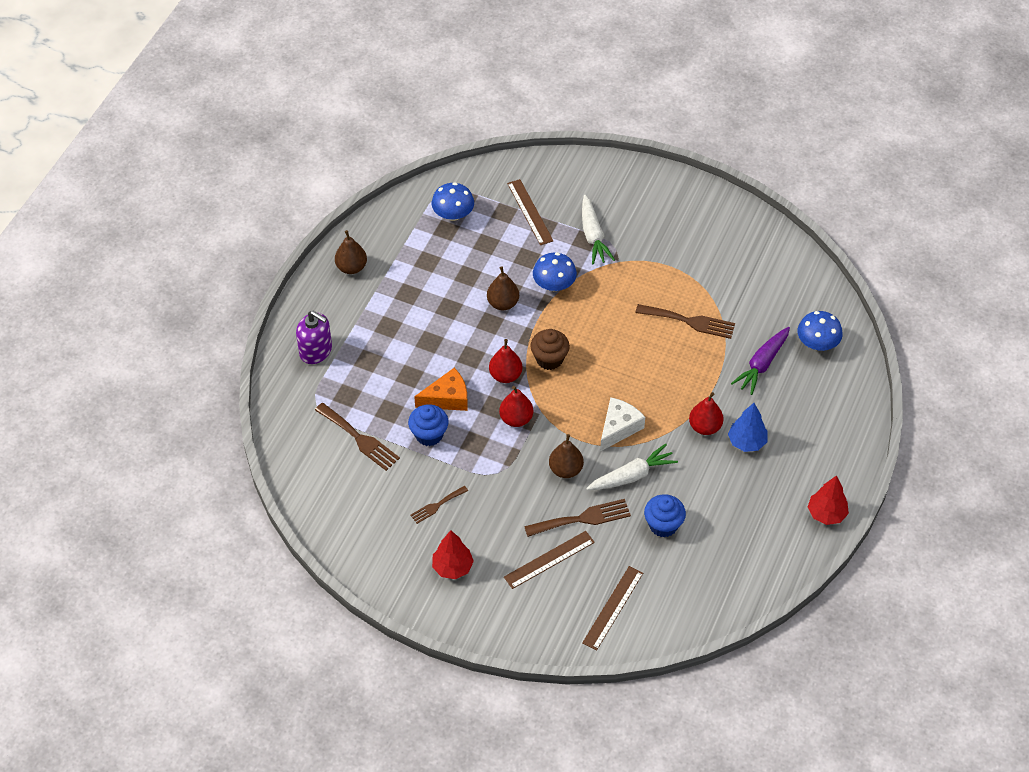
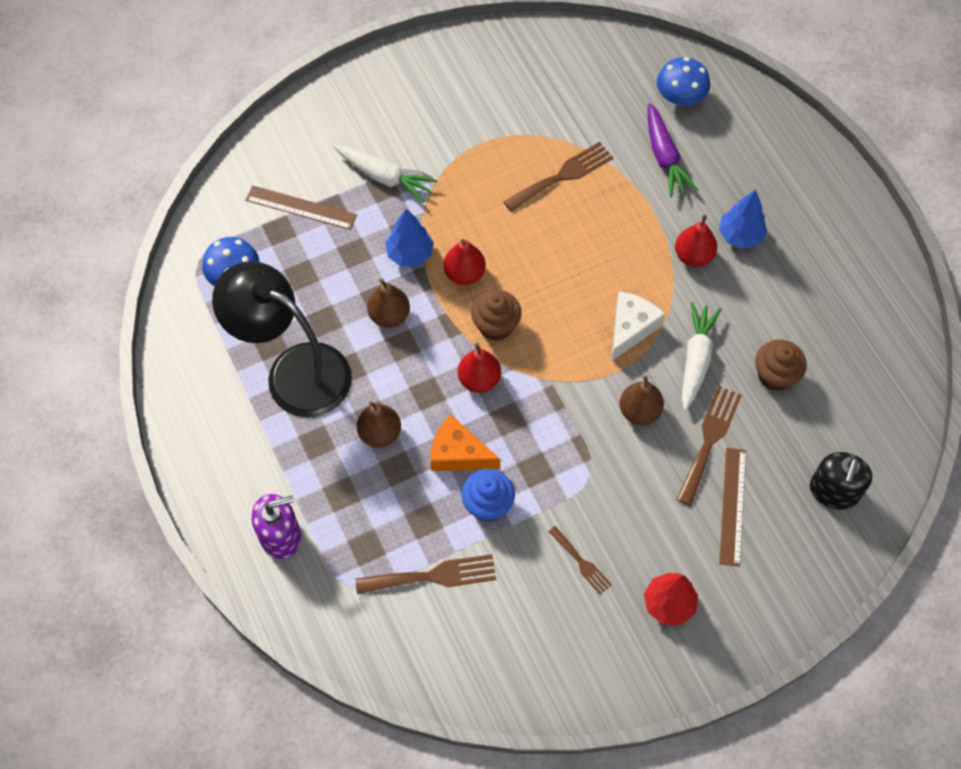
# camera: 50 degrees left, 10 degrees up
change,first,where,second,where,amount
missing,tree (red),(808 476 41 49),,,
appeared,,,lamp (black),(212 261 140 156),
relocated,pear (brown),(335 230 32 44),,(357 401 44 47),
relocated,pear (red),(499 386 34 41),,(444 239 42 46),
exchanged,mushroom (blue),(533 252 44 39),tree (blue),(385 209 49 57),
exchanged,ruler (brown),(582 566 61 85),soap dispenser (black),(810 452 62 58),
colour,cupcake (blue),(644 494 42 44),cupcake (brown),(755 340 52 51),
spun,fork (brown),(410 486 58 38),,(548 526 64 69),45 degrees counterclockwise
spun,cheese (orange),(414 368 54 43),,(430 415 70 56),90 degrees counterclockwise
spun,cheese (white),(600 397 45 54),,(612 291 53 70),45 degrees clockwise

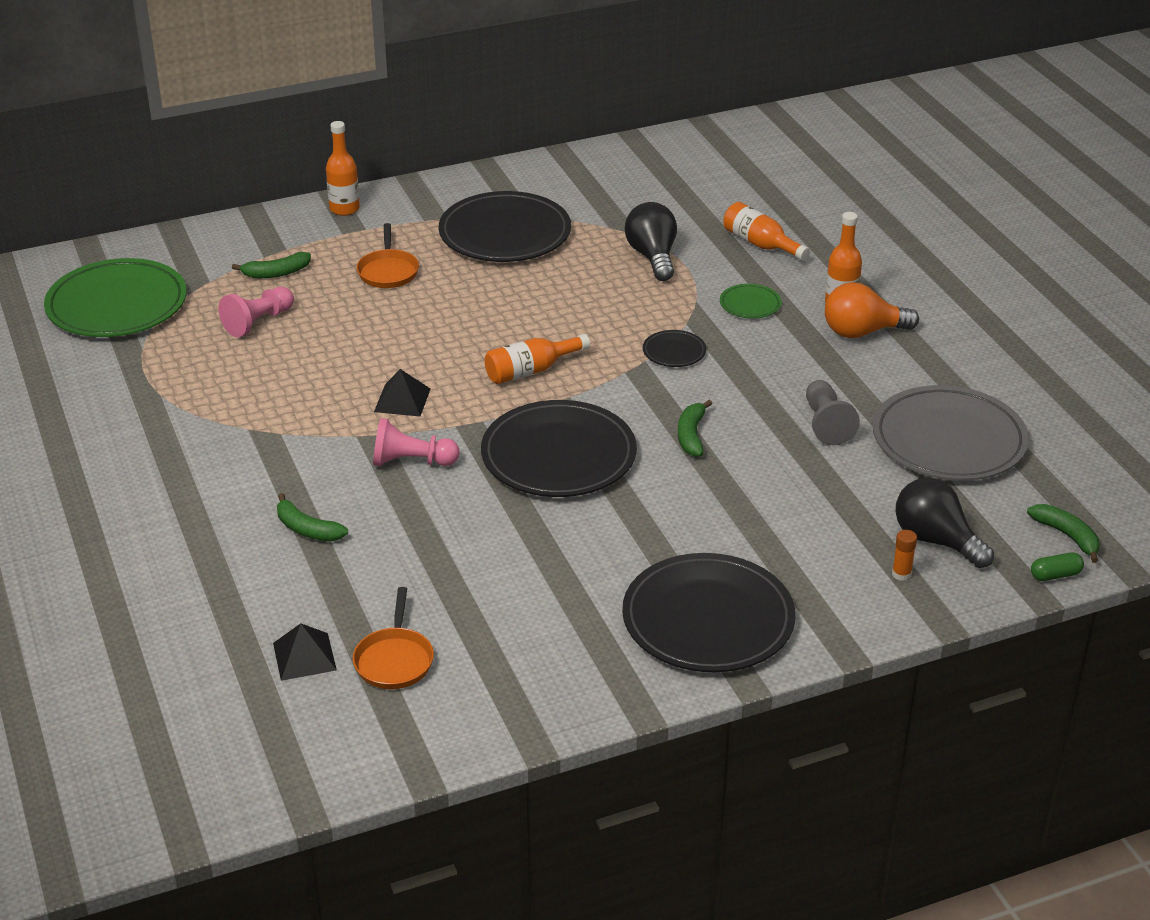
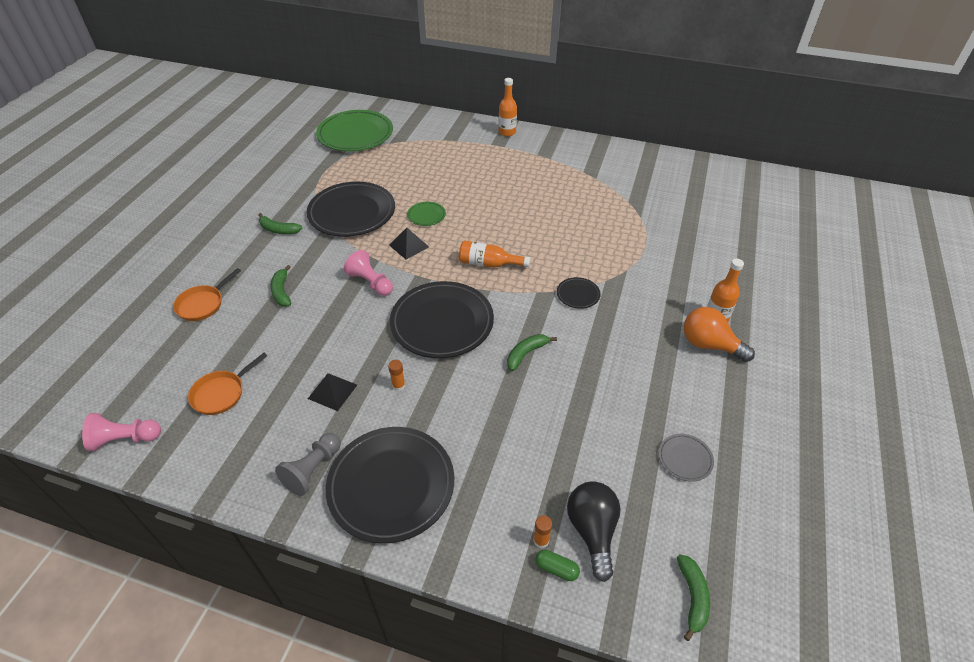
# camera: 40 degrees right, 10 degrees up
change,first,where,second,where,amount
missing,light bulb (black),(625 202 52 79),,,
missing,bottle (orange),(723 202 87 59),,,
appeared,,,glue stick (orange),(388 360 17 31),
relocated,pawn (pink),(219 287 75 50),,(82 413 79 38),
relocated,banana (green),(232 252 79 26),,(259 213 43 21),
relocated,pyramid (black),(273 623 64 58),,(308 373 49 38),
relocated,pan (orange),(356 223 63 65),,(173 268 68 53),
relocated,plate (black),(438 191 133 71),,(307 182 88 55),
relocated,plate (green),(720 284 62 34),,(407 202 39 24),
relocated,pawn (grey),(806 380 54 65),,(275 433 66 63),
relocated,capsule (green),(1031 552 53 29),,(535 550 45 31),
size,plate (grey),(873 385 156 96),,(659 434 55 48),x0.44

---

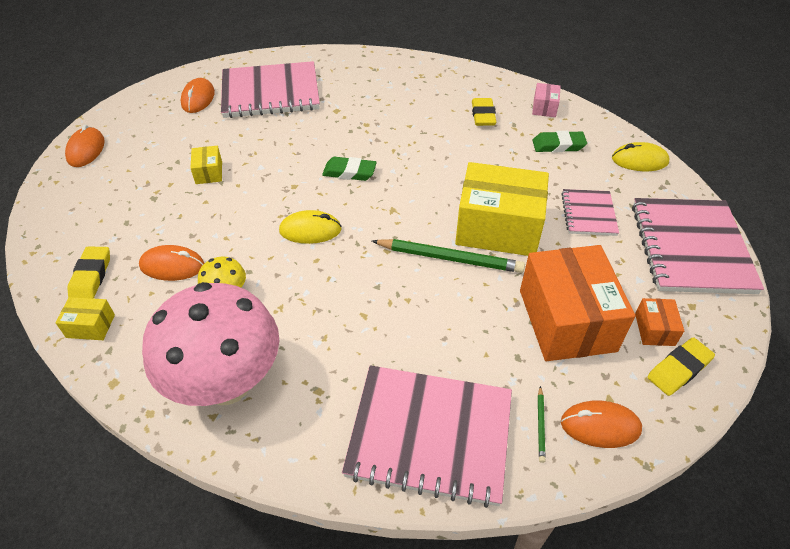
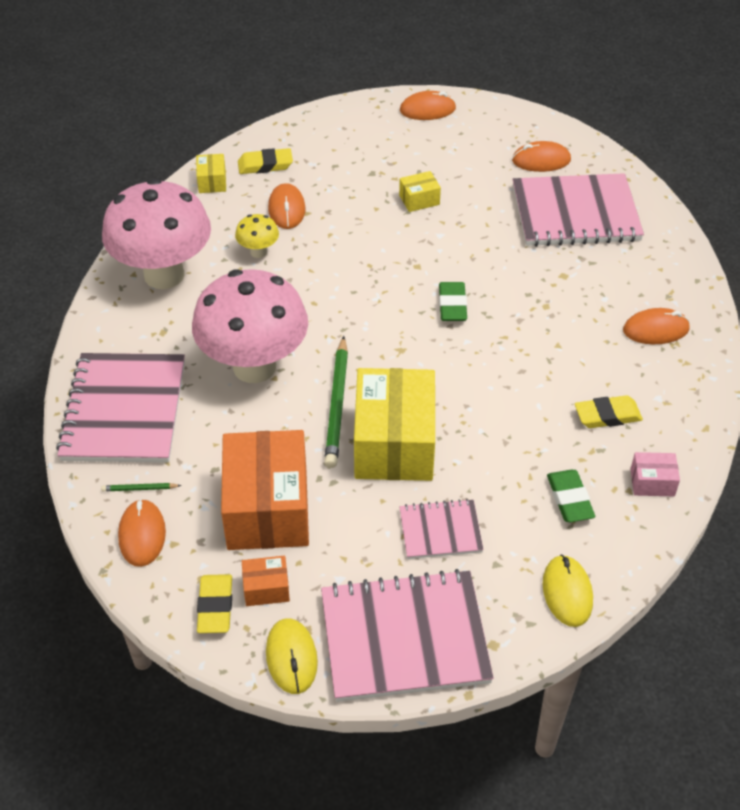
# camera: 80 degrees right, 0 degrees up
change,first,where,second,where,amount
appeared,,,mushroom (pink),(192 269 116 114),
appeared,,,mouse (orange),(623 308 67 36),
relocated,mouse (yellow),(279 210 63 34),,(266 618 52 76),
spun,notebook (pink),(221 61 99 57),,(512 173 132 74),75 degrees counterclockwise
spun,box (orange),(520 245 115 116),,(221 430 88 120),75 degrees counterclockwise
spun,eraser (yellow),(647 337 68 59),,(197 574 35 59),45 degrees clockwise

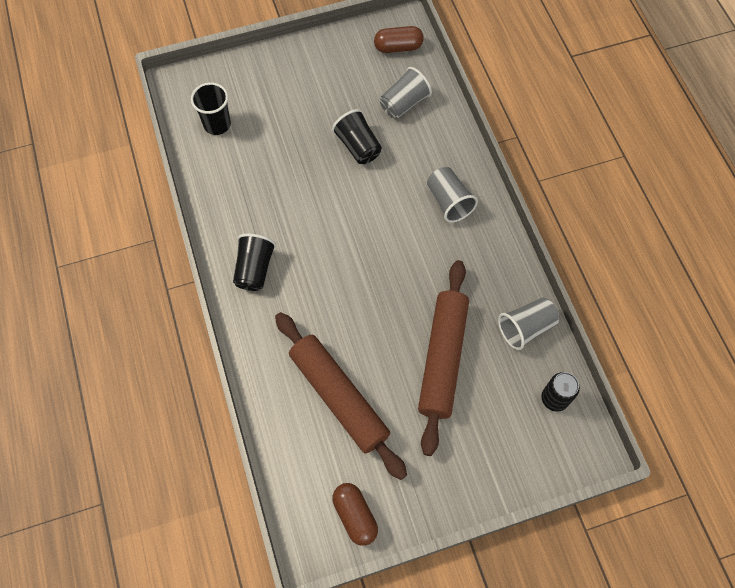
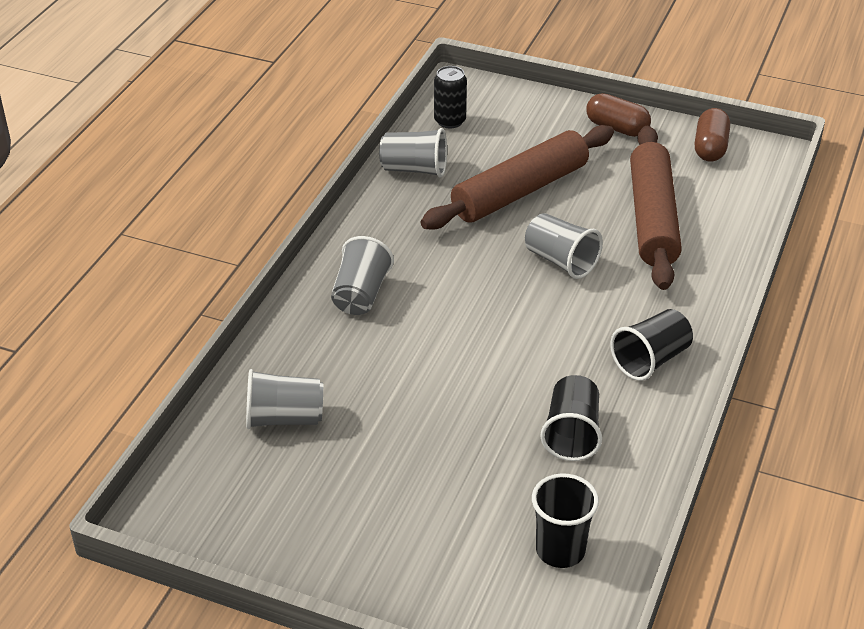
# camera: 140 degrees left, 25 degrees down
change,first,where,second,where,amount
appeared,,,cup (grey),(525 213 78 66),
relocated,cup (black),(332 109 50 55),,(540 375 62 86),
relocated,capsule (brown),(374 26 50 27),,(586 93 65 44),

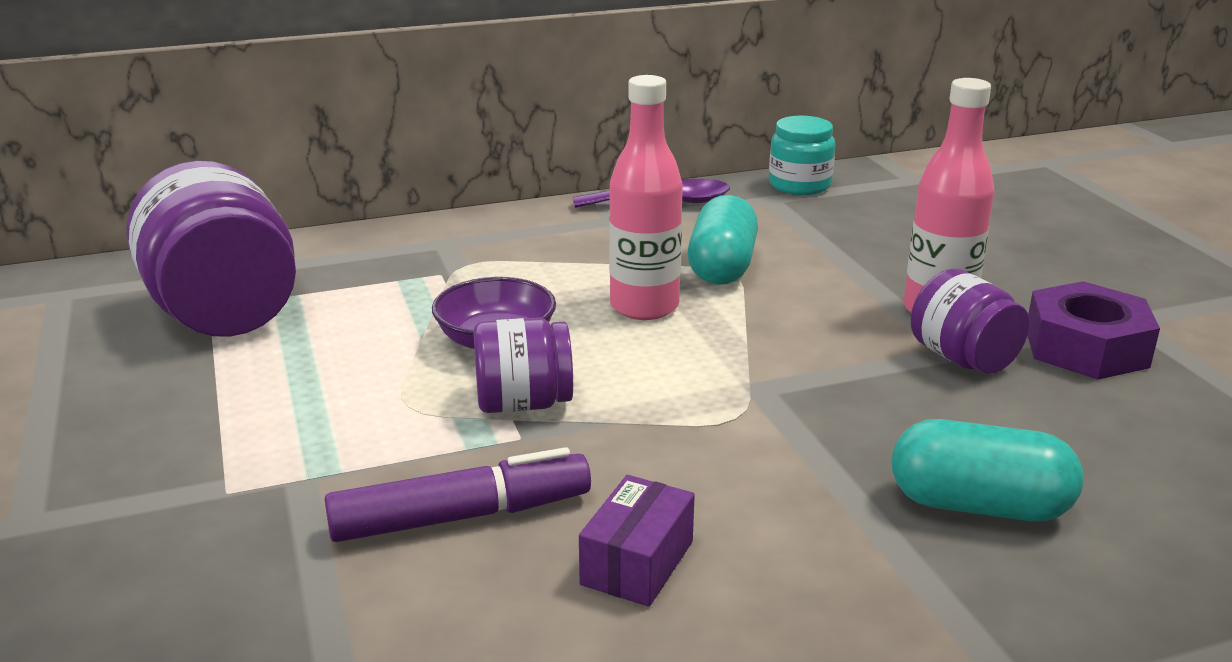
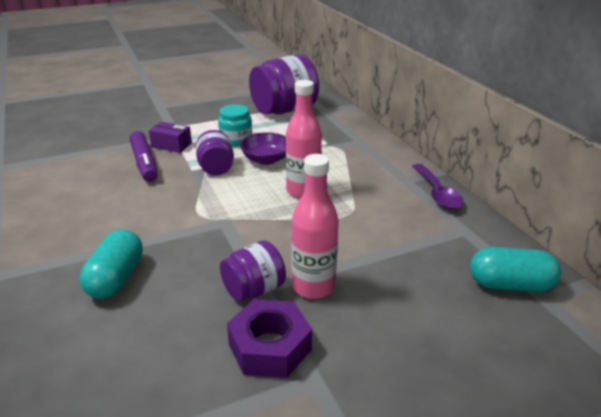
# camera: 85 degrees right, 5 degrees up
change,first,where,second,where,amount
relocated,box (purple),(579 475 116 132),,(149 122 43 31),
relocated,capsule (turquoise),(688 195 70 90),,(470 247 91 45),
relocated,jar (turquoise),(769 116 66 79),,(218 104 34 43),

• **Task objective**
When you reach the line holding "relocated,pear (red),(499 386" in the records above, begin reproducing exactly, stop after the line holding "spun,cheese (orange),(414 368", and output nothing else.

• **Written answer**
relocated,pear (red),(499 386 34 41),,(444 239 42 46),
exchanged,mushroom (blue),(533 252 44 39),tree (blue),(385 209 49 57),
exchanged,ruler (brown),(582 566 61 85),soap dispenser (black),(810 452 62 58),
colour,cupcake (blue),(644 494 42 44),cupcake (brown),(755 340 52 51),
spun,fork (brown),(410 486 58 38),,(548 526 64 69),45 degrees counterclockwise
spun,cheese (orange),(414 368 54 43),,(430 415 70 56),90 degrees counterclockwise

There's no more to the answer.